**Task goal:**
The lines to repeat are those below from the one containing "C1: 100nF (COM, VSW) -> 100nF (COM, VA)" down to the one containing "IC8: ESP-12E -> ESP-12F", both included; reproduce them exactly and nothing else.

**Recorded information:**

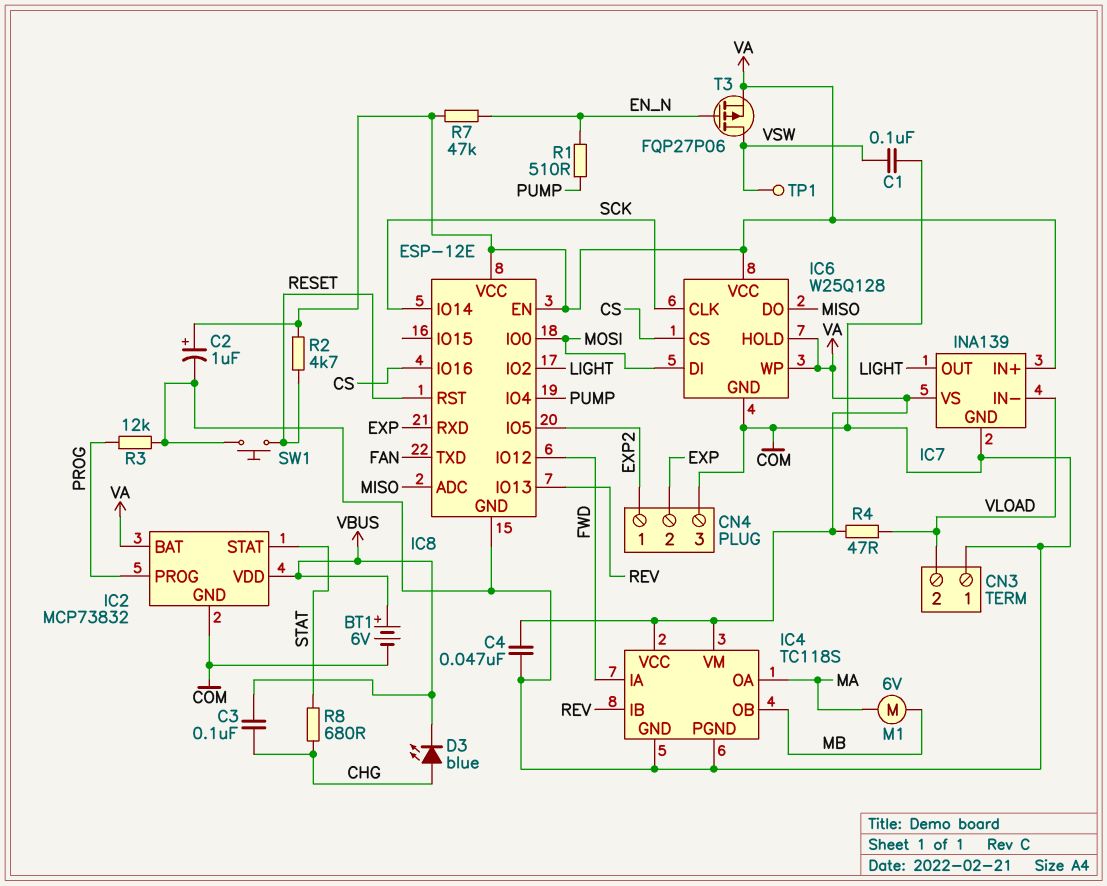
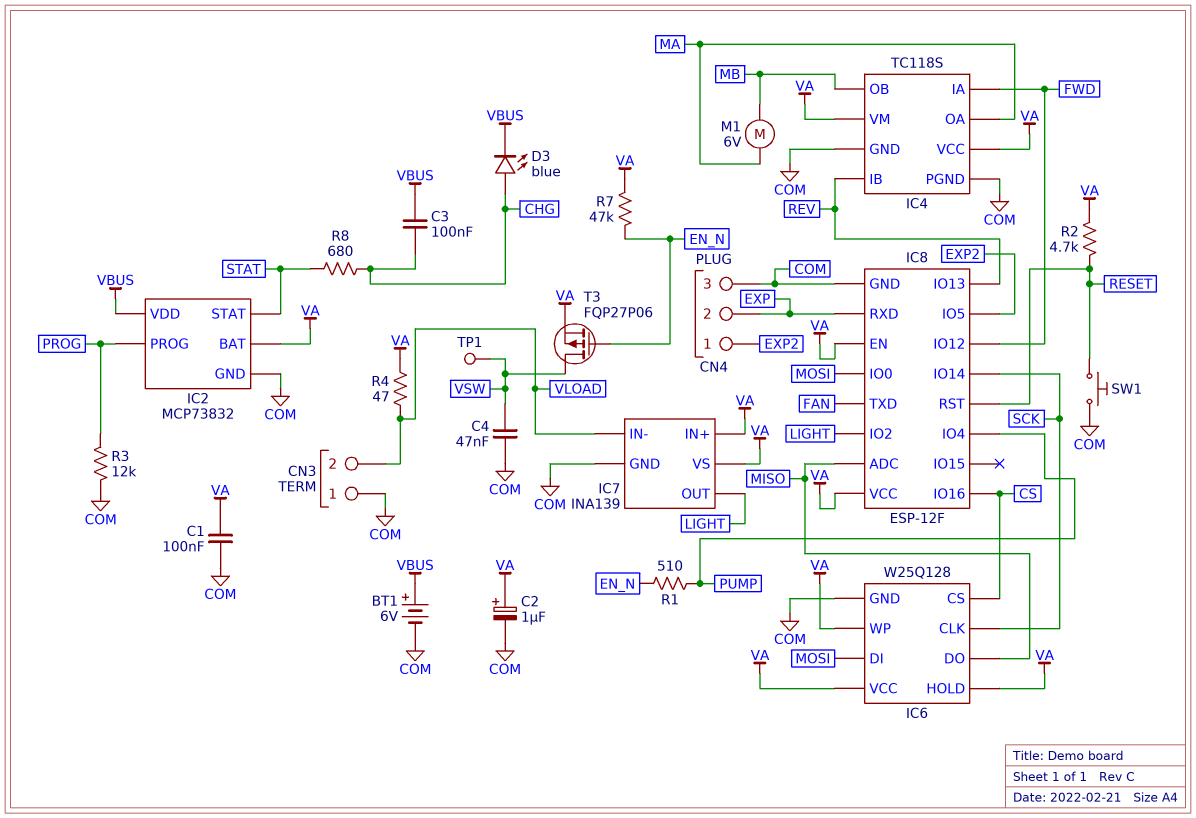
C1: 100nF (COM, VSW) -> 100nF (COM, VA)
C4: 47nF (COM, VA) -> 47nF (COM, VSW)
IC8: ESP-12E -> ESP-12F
...
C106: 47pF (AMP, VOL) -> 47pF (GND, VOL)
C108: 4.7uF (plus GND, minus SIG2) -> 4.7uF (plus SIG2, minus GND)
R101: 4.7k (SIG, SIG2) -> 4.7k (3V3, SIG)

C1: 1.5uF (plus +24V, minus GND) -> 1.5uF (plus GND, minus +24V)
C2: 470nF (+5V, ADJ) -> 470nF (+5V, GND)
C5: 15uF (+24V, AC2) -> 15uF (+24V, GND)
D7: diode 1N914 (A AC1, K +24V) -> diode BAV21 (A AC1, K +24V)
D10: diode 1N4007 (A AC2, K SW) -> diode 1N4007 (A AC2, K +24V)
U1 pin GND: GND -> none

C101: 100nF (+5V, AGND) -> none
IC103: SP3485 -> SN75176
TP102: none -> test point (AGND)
---
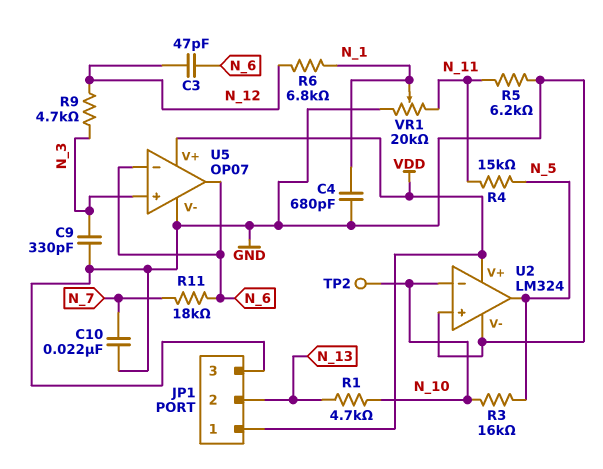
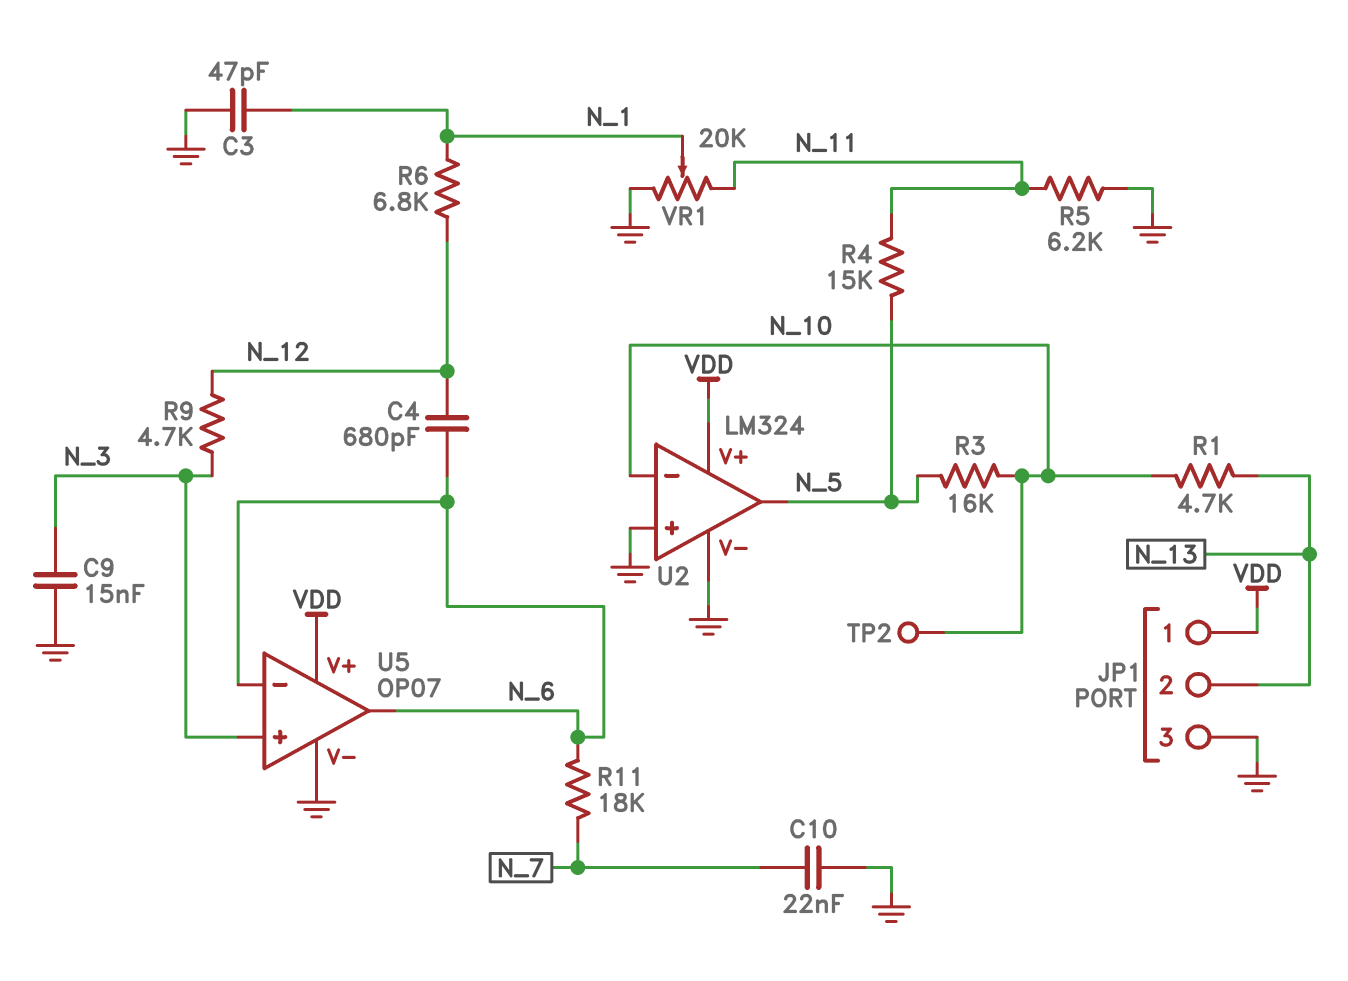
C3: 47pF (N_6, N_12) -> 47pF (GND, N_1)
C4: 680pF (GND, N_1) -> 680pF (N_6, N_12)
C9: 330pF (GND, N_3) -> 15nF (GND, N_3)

**Your solution:**
C1: 100nF (COM, VSW) -> 100nF (COM, VA)
C4: 47nF (COM, VA) -> 47nF (COM, VSW)
IC8: ESP-12E -> ESP-12F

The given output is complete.